** Opening MATERIAL SHOWN block **
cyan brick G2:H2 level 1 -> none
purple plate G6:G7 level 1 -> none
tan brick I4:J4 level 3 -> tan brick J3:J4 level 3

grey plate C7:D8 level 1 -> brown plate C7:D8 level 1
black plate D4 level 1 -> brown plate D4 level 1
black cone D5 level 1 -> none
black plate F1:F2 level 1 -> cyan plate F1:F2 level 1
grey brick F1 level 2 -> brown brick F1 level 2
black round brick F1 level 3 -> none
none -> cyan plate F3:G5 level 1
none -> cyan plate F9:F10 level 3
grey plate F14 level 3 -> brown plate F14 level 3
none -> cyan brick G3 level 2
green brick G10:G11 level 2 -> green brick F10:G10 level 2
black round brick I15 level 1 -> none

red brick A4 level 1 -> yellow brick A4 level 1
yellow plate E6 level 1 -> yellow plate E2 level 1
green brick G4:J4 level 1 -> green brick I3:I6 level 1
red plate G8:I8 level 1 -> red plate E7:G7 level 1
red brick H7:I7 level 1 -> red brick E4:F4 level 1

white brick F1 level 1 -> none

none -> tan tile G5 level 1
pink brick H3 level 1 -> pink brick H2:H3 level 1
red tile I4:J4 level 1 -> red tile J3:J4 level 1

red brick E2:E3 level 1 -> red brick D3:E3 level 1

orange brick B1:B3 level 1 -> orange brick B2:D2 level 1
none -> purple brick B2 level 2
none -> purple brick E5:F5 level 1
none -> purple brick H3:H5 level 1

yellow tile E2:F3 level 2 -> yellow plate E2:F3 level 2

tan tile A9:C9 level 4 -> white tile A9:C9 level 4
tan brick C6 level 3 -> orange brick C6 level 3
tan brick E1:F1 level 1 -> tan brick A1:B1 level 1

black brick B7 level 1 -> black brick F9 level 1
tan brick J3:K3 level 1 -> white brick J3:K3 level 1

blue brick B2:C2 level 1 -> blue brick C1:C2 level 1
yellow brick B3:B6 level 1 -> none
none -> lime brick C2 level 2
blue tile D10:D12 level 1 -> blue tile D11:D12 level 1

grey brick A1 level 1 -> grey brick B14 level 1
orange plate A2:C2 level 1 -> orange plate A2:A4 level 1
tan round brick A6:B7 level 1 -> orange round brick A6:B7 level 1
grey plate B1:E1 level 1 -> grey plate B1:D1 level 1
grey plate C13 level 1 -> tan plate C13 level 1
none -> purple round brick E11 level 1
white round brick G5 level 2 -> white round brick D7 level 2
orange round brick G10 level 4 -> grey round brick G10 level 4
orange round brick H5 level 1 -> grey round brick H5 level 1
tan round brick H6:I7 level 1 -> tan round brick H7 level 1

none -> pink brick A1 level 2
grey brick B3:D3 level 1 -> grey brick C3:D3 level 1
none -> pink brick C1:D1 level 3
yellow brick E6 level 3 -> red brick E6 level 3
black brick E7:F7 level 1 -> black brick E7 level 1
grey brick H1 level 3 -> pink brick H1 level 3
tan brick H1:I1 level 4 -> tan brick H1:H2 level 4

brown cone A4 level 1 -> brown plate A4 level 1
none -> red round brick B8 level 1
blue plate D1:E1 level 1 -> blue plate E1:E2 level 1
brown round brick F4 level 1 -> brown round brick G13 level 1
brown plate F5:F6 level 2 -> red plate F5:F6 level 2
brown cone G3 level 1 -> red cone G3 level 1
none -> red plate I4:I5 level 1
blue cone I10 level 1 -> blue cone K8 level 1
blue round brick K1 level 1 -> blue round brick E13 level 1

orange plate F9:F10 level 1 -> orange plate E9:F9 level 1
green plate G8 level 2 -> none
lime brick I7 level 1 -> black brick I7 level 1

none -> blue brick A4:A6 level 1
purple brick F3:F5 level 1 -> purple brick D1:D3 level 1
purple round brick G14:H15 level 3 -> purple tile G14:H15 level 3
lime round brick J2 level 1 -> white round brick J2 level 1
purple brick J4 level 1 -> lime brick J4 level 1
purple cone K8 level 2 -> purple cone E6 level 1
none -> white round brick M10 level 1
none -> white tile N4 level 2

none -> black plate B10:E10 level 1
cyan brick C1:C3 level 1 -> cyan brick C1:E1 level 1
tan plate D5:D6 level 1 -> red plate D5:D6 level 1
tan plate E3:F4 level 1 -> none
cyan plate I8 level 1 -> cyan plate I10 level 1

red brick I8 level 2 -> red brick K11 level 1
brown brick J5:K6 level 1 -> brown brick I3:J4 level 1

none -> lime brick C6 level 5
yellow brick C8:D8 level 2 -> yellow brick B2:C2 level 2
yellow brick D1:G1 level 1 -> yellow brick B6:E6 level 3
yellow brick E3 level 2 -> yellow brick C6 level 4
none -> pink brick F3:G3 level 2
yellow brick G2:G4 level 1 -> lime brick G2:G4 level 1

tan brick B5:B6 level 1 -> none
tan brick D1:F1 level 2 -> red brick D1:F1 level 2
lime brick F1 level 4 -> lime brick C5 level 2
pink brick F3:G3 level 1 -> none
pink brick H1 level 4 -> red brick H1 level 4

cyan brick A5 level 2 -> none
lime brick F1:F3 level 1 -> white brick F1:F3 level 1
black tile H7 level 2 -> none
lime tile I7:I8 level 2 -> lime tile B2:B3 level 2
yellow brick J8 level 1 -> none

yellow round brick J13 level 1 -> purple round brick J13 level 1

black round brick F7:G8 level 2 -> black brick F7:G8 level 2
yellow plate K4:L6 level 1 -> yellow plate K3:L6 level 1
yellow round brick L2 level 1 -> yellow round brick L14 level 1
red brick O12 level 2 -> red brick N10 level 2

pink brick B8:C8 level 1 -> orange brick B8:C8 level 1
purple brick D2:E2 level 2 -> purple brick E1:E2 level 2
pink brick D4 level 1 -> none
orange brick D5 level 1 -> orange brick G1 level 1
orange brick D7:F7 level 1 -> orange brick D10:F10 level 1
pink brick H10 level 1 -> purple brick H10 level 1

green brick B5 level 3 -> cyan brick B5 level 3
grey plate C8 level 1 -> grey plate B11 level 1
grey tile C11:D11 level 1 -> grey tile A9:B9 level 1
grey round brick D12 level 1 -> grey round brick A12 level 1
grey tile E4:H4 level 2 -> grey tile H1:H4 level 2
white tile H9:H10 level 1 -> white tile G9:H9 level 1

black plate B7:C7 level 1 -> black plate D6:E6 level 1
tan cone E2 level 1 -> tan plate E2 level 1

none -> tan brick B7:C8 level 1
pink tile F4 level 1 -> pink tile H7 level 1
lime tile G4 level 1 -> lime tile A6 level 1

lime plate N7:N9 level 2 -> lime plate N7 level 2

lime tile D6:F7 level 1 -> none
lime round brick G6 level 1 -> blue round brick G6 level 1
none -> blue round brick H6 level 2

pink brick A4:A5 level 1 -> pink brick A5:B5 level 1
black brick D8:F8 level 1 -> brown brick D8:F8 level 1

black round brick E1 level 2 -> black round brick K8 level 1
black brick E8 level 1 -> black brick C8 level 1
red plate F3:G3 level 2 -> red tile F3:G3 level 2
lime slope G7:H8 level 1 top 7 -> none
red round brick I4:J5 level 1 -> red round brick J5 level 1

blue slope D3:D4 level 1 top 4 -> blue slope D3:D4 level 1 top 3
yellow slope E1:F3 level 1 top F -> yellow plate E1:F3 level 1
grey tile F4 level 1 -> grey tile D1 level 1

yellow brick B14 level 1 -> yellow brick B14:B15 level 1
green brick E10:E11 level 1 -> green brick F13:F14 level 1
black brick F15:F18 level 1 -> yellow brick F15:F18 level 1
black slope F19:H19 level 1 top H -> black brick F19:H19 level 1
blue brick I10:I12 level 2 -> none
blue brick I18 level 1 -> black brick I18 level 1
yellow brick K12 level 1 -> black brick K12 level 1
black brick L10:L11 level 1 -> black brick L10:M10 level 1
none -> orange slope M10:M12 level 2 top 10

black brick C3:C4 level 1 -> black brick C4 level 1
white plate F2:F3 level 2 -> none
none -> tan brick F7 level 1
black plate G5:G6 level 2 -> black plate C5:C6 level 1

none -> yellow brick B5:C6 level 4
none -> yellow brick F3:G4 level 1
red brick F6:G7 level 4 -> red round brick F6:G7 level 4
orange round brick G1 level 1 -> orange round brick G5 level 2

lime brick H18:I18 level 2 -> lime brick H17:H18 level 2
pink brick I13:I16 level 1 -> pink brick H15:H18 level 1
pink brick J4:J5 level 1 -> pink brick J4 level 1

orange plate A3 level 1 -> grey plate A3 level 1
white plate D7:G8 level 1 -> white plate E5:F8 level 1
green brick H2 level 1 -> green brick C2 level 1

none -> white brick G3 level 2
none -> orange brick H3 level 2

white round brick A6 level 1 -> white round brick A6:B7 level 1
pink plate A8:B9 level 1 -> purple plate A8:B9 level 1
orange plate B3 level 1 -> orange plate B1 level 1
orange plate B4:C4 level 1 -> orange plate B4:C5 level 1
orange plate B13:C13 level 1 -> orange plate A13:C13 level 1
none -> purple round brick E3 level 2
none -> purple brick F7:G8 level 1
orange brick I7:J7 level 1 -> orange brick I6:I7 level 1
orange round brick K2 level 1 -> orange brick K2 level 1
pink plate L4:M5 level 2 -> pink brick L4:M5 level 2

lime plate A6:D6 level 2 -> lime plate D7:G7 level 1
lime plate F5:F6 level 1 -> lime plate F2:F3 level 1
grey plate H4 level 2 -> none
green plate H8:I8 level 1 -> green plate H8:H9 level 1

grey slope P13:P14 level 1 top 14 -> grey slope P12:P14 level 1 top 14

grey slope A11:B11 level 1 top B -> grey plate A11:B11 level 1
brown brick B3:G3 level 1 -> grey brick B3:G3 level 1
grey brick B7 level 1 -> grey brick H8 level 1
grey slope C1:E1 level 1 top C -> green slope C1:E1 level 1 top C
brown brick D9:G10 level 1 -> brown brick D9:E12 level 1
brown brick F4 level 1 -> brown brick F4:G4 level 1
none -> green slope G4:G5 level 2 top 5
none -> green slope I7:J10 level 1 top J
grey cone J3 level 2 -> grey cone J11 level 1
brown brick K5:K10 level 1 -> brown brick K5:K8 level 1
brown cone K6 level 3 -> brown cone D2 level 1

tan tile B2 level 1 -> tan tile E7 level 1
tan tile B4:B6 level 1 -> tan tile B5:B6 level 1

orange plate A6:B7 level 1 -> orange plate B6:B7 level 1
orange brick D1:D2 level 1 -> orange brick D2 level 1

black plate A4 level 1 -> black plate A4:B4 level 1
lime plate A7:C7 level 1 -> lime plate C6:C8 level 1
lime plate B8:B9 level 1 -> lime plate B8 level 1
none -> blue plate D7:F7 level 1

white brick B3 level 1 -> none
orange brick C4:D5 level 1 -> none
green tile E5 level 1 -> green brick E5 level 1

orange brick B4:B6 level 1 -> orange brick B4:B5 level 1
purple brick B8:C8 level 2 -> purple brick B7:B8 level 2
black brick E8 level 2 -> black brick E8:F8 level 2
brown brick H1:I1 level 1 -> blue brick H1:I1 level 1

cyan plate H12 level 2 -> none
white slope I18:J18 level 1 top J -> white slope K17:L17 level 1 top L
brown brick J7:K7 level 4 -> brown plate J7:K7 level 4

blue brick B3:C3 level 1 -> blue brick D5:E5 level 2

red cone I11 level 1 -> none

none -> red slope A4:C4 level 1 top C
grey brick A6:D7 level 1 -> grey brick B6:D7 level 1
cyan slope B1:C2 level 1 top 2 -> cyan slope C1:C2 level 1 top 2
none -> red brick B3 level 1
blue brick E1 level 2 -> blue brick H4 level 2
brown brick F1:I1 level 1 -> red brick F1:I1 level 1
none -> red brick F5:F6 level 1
** Closing MATERIAL SHOWN block **
▶ EXERCISE PROMPT
What is asked for is an exact copy of the lines above from the one containing "yellow brick C8:D8" through the one containing "black tile H7 level 2 -> none", and only those.

▶ ANSWER BELOW
yellow brick C8:D8 level 2 -> yellow brick B2:C2 level 2
yellow brick D1:G1 level 1 -> yellow brick B6:E6 level 3
yellow brick E3 level 2 -> yellow brick C6 level 4
none -> pink brick F3:G3 level 2
yellow brick G2:G4 level 1 -> lime brick G2:G4 level 1

tan brick B5:B6 level 1 -> none
tan brick D1:F1 level 2 -> red brick D1:F1 level 2
lime brick F1 level 4 -> lime brick C5 level 2
pink brick F3:G3 level 1 -> none
pink brick H1 level 4 -> red brick H1 level 4

cyan brick A5 level 2 -> none
lime brick F1:F3 level 1 -> white brick F1:F3 level 1
black tile H7 level 2 -> none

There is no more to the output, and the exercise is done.